* **YOUR INSTRUCTIONS**
Please restate word for word the lines of the entries below from the one with "green car: 4 -> 3" to the one with "brown heart: 2 -> 3", inclusive, and leave out every picture.

[Cross-image count comparisons]
'''

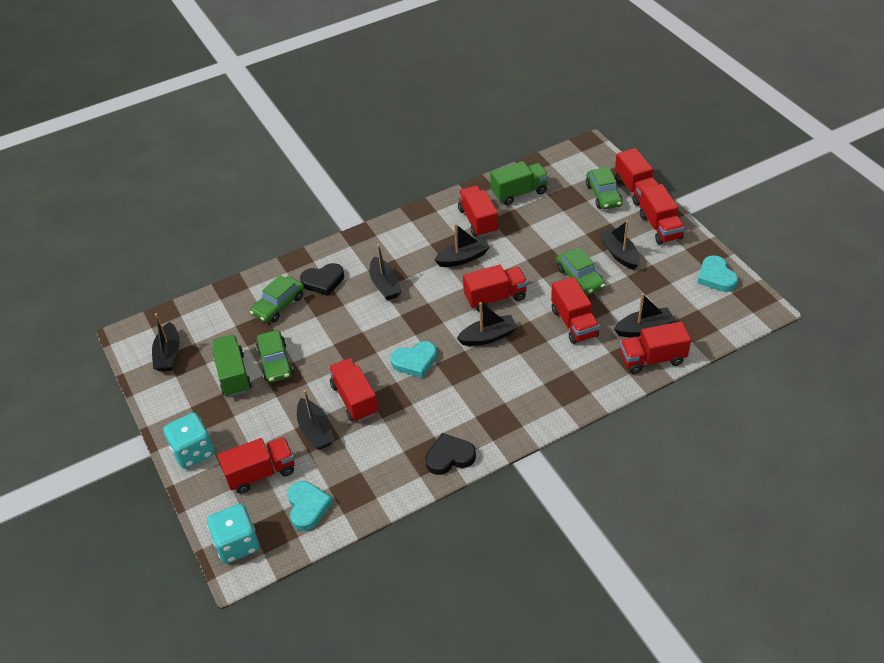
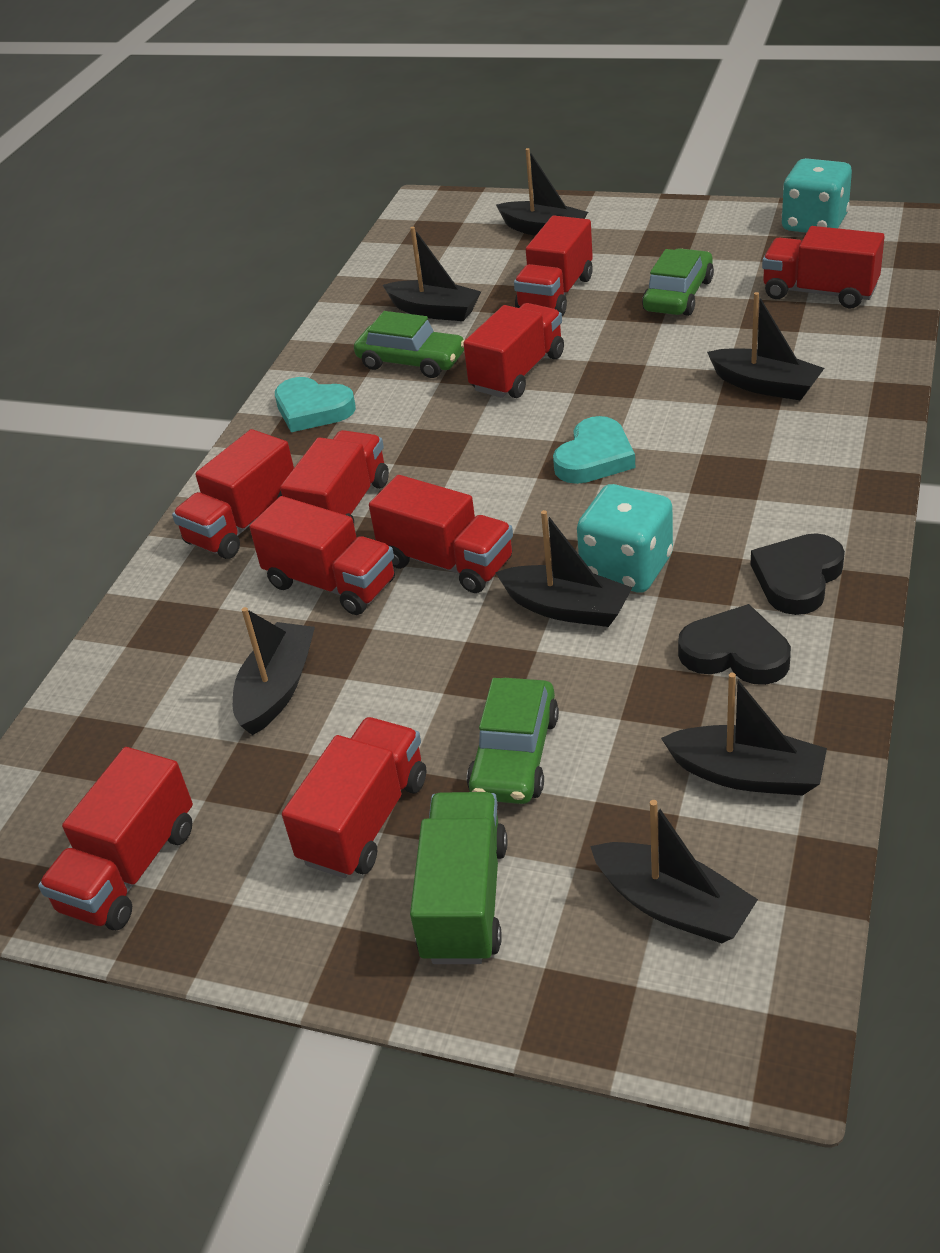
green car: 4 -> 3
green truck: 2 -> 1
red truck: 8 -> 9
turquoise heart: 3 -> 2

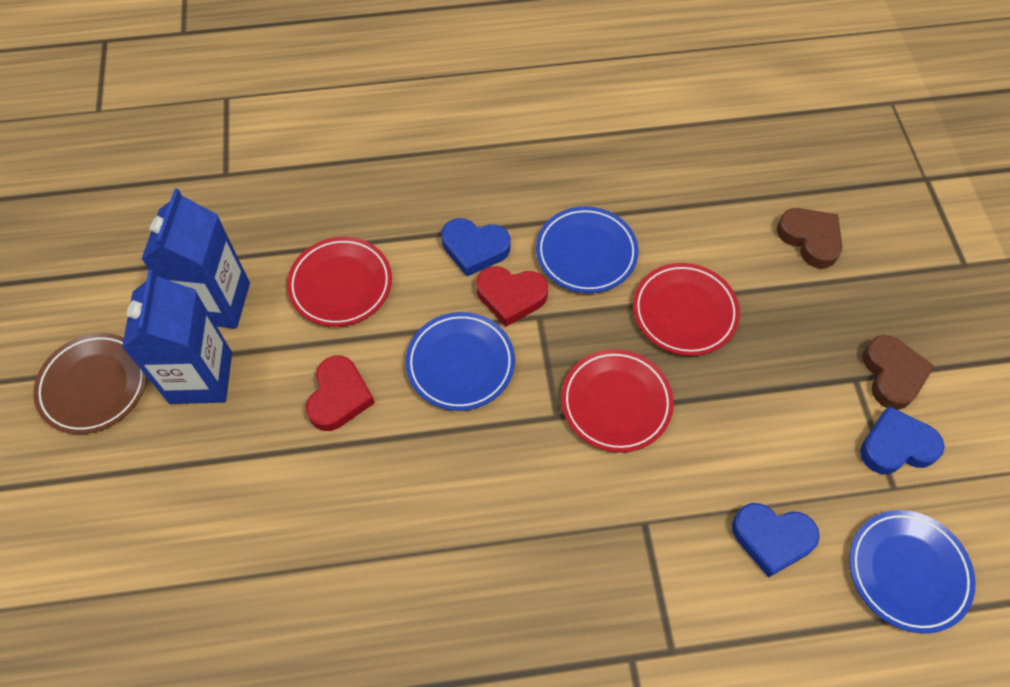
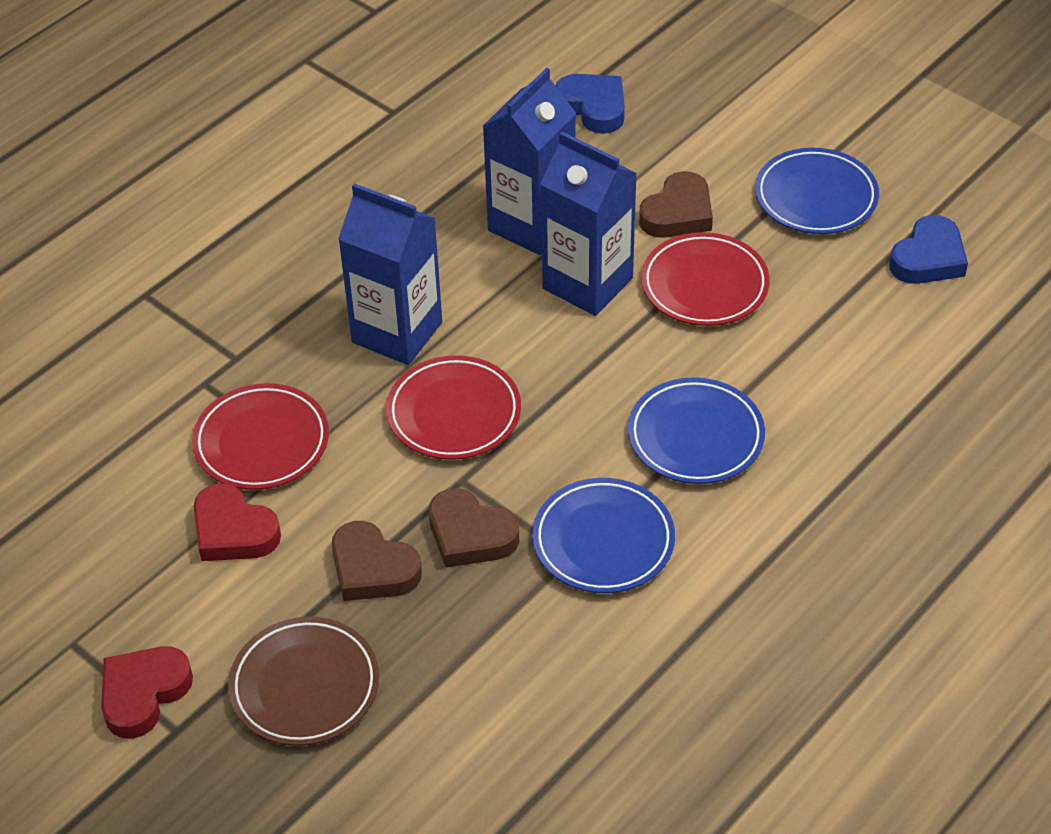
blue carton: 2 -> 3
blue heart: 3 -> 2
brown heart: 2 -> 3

'''
'''

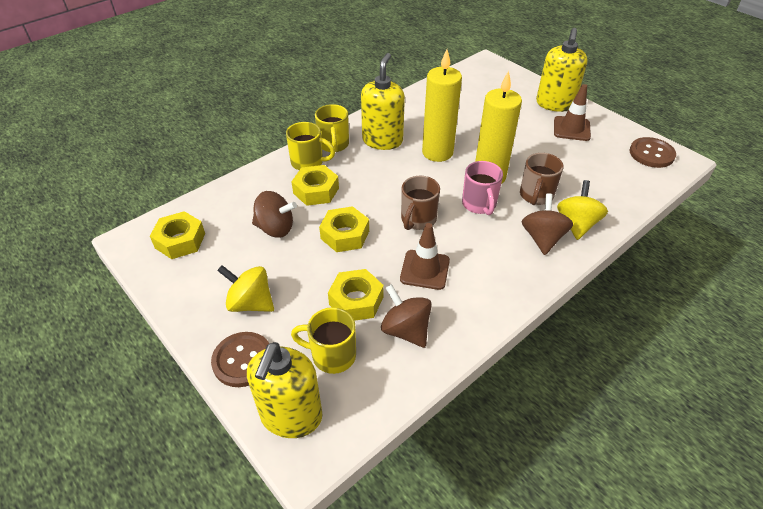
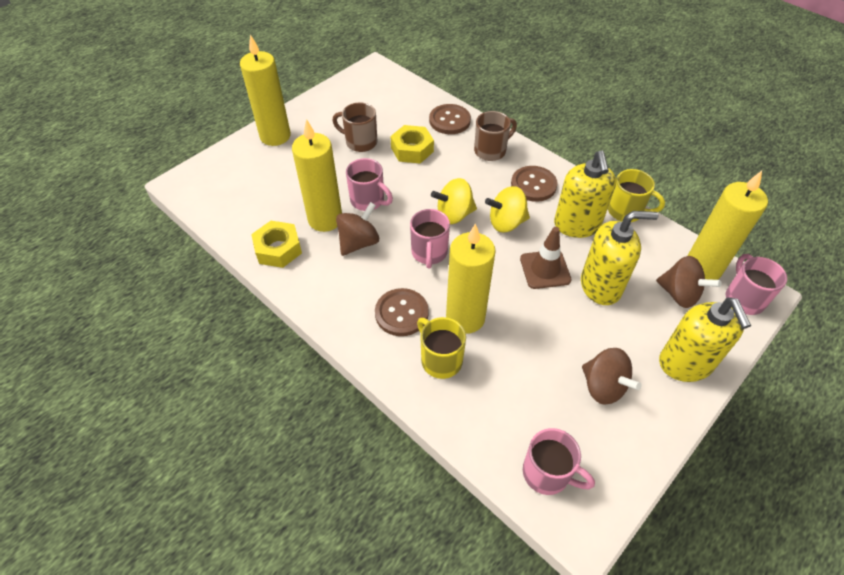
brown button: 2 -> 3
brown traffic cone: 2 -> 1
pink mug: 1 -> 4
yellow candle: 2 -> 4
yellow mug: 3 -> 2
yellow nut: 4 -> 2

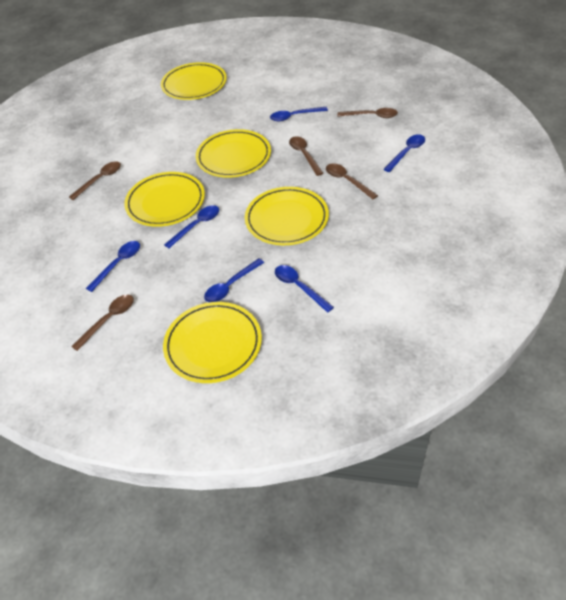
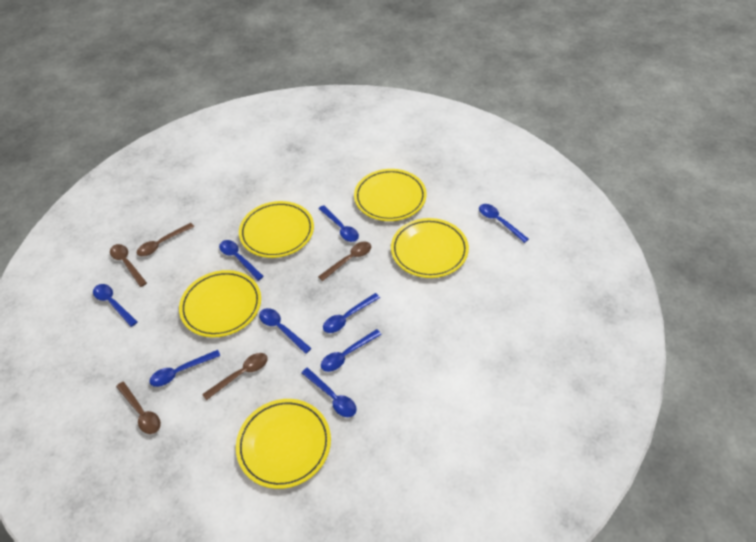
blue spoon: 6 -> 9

'''

* **COMPLETED TASK**
green car: 4 -> 3
green truck: 2 -> 1
red truck: 8 -> 9
turquoise heart: 3 -> 2

blue carton: 2 -> 3
blue heart: 3 -> 2
brown heart: 2 -> 3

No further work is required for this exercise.